● Your task
Begin at the line below that has "R4: 1k (0V, U4/RST) -> 1k (0V, HEAT)". Stop after the line that has "TP1: none -> test point (HEAT)", repeating each line exactly and leaving out the pictures.
————
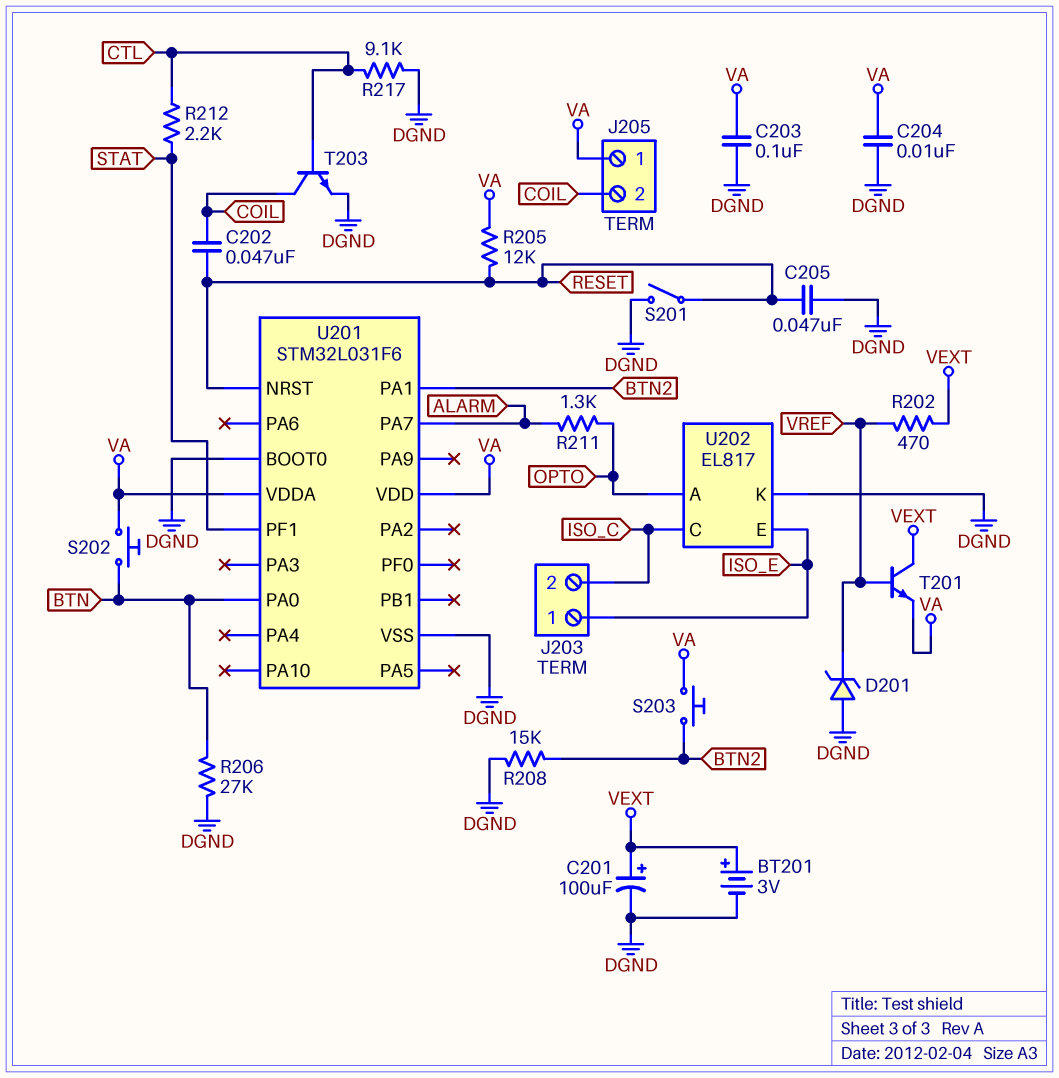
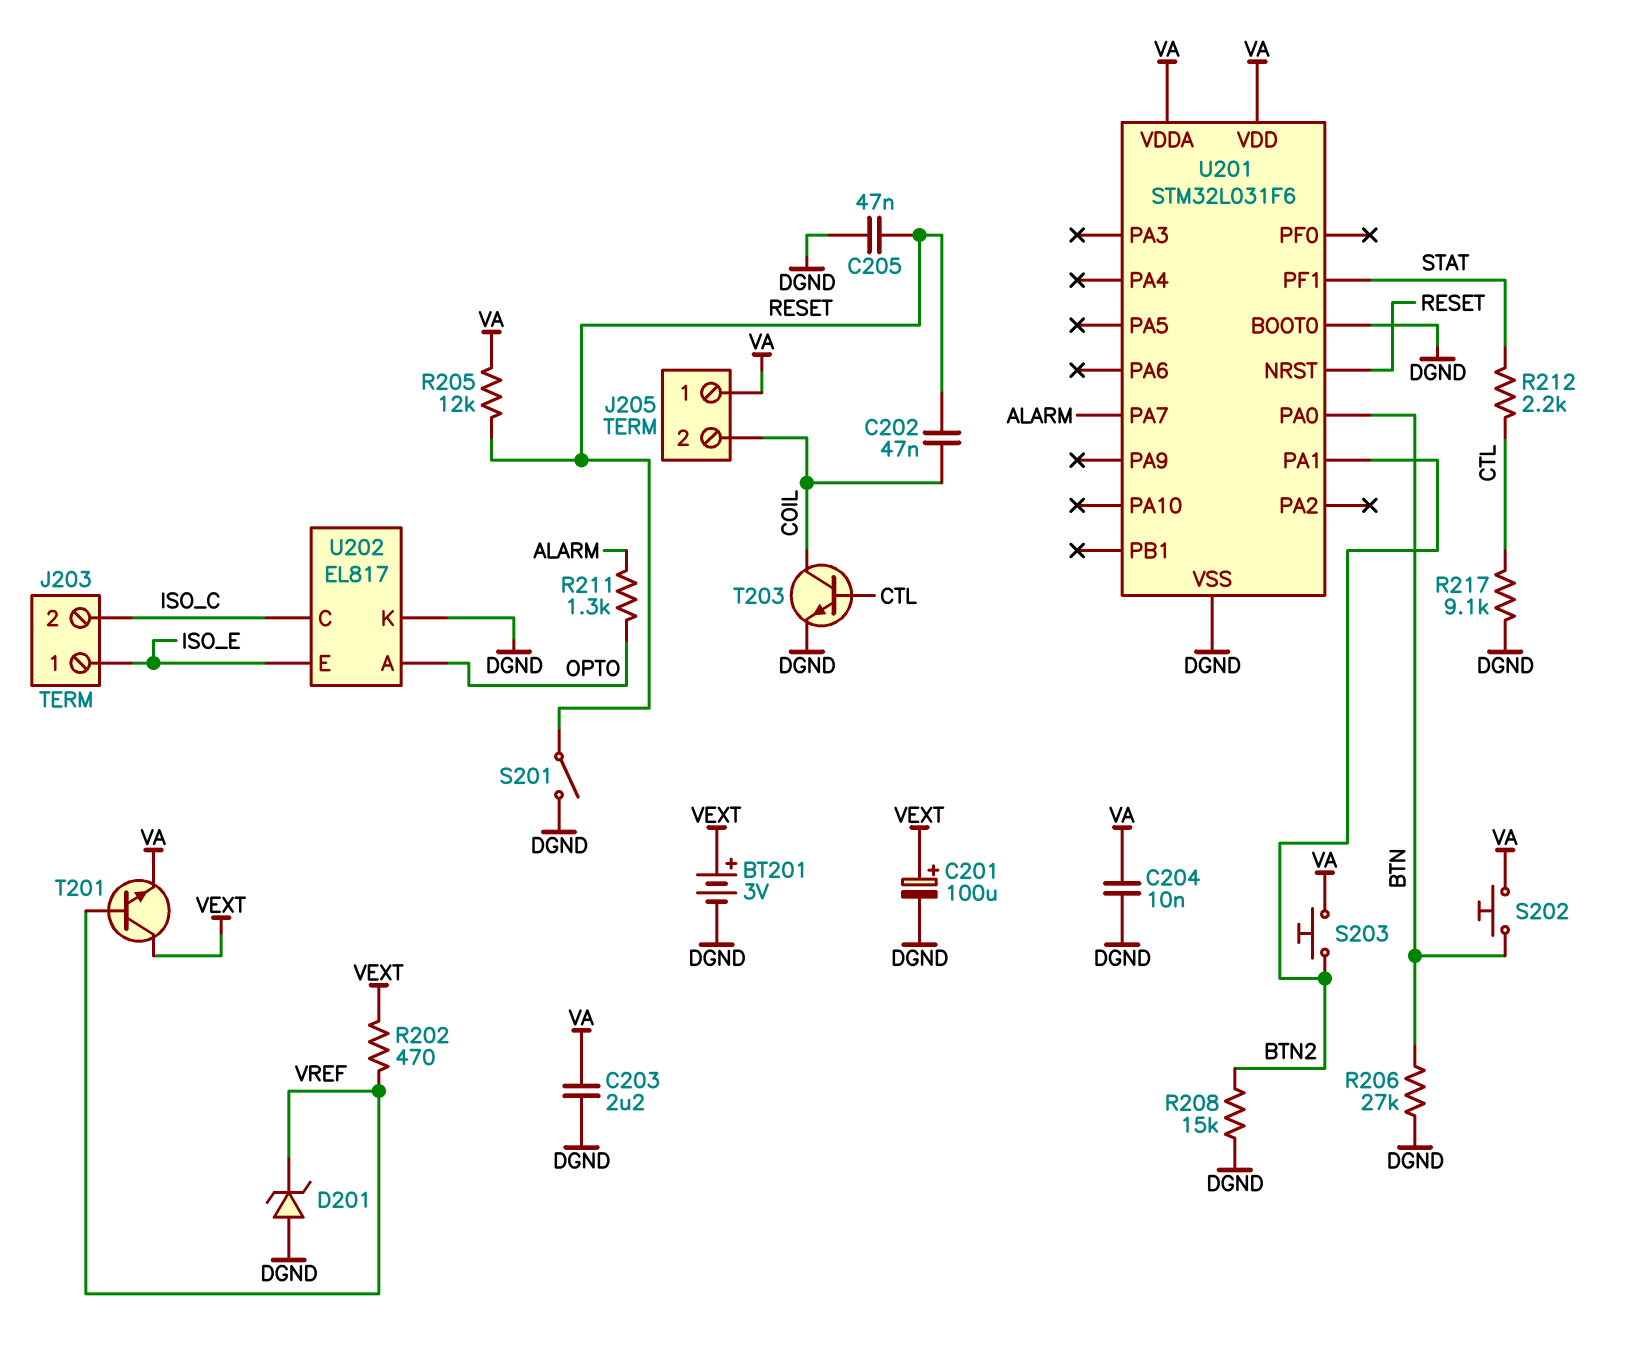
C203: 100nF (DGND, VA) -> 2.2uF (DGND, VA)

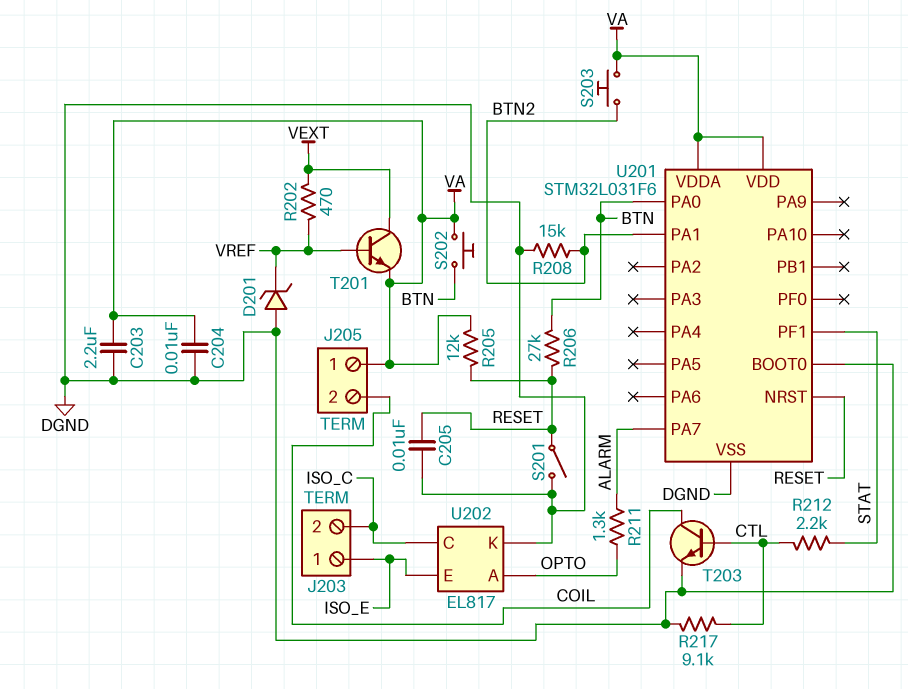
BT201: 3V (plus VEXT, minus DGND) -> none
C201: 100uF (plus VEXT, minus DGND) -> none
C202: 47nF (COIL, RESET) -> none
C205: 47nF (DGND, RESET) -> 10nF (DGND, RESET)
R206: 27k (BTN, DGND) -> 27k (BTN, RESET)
————
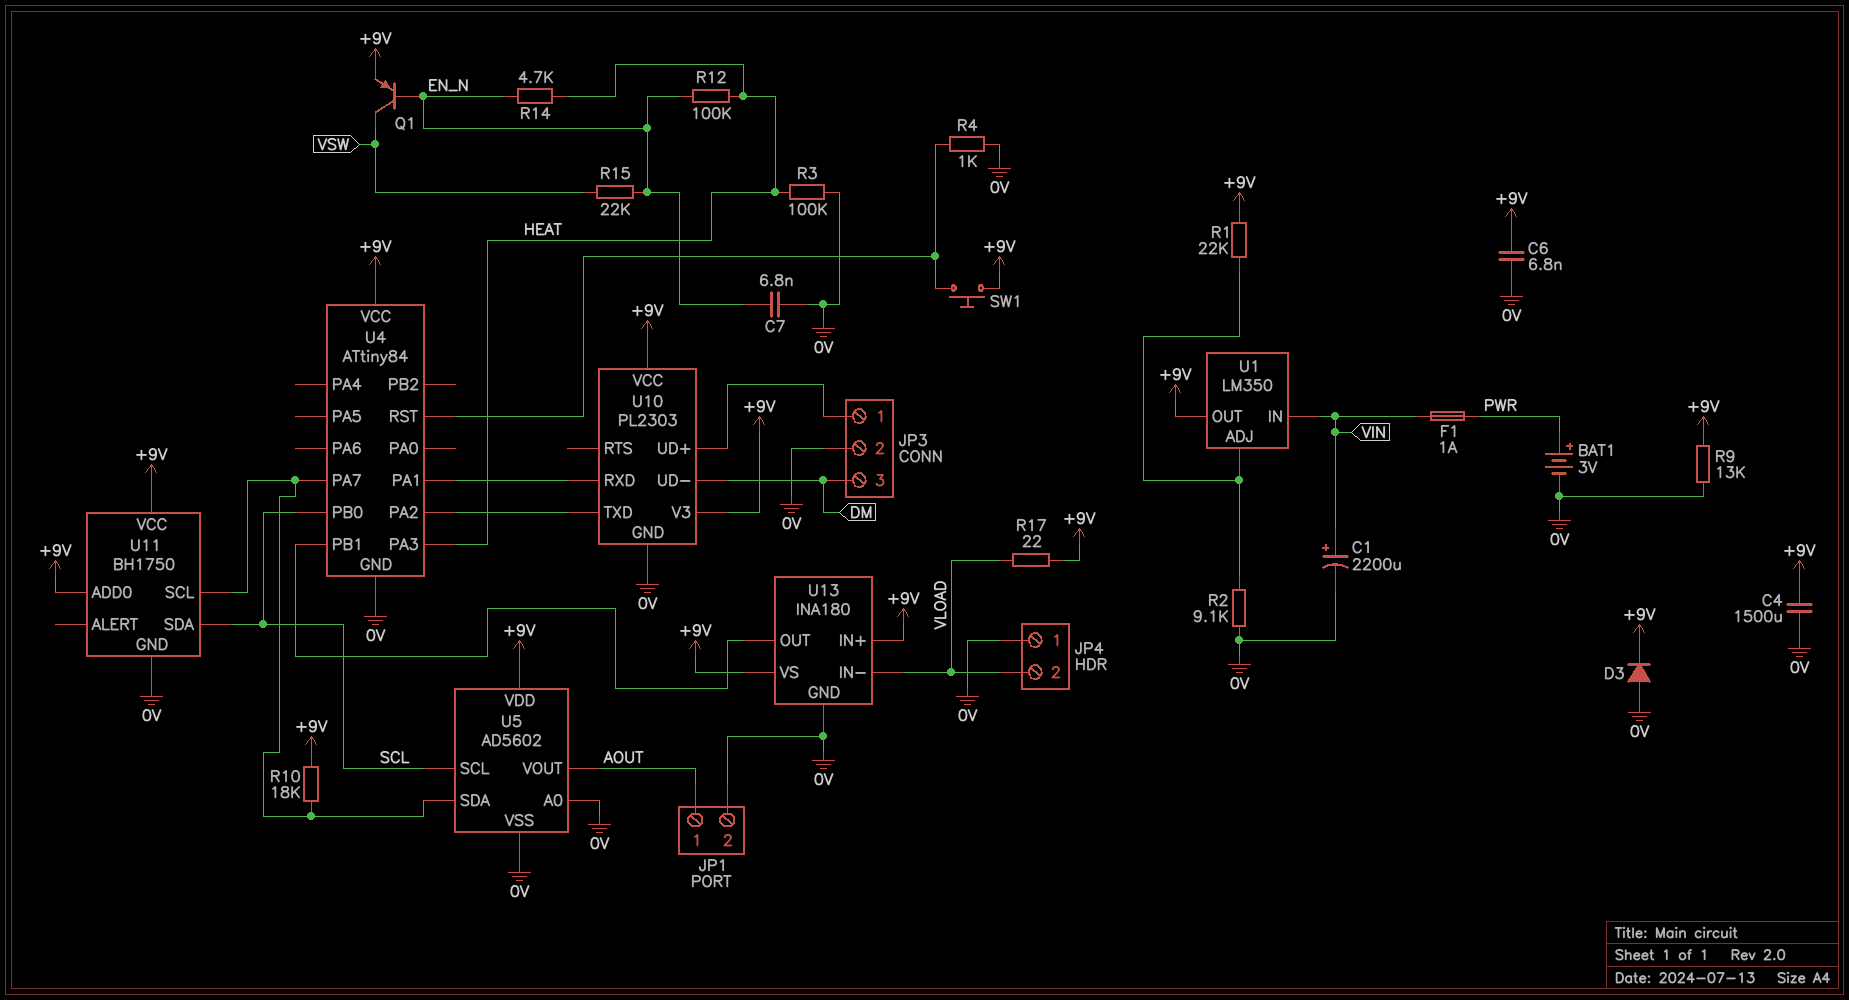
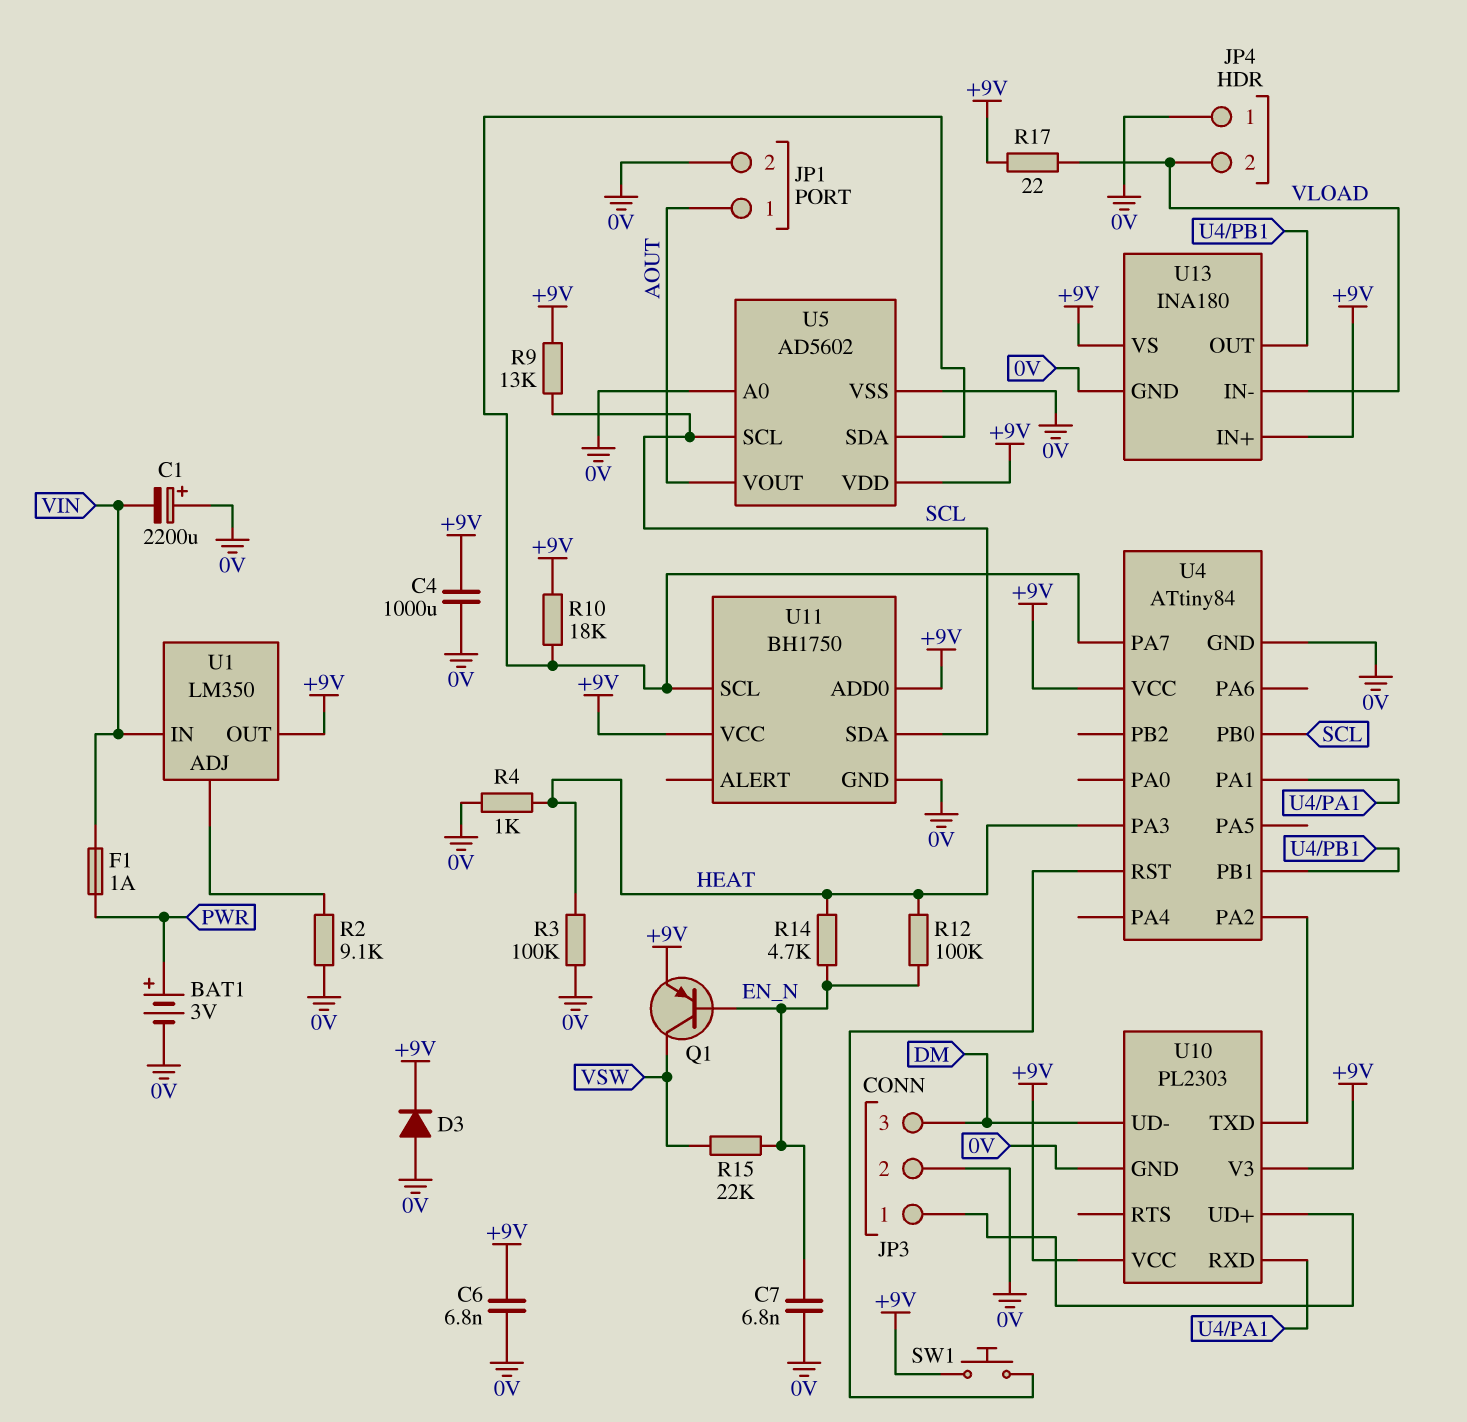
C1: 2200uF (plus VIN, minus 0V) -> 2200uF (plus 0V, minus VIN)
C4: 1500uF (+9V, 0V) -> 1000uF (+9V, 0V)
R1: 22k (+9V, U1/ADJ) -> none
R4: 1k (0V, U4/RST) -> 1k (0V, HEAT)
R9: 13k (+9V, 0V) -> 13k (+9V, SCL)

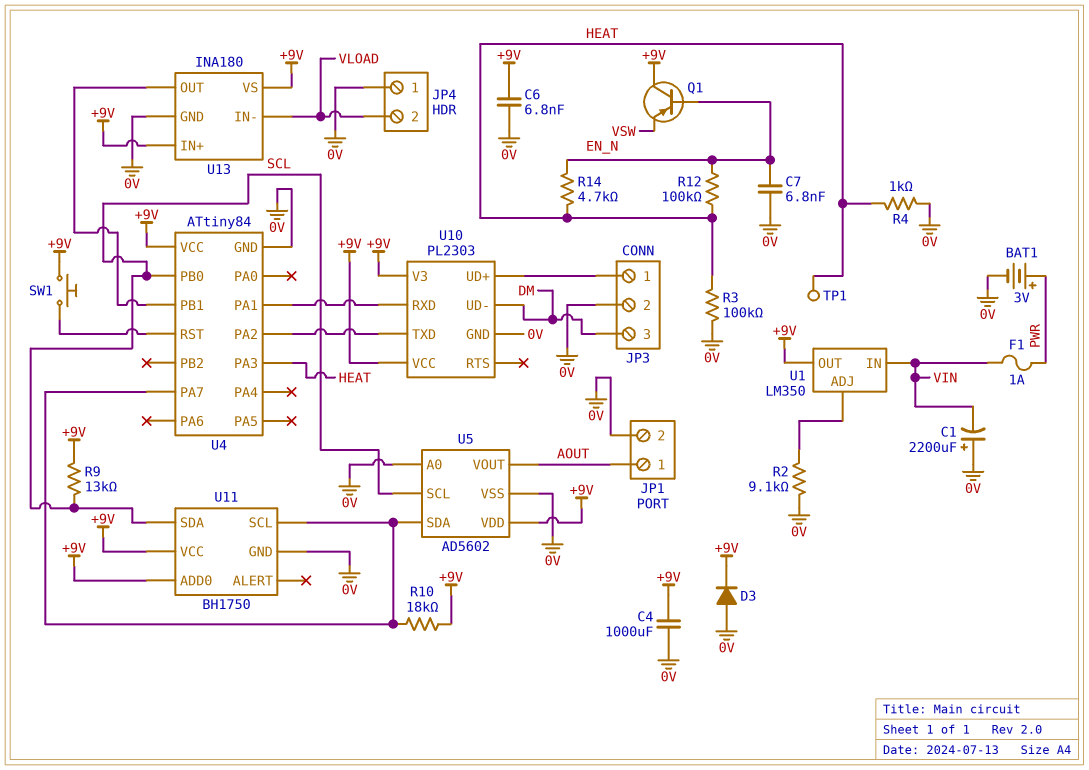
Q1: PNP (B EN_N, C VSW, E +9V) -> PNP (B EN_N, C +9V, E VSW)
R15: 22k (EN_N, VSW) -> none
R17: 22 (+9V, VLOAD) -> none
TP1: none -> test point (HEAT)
————
● Final answer
R4: 1k (0V, U4/RST) -> 1k (0V, HEAT)
R9: 13k (+9V, 0V) -> 13k (+9V, SCL)

Q1: PNP (B EN_N, C VSW, E +9V) -> PNP (B EN_N, C +9V, E VSW)
R15: 22k (EN_N, VSW) -> none
R17: 22 (+9V, VLOAD) -> none
TP1: none -> test point (HEAT)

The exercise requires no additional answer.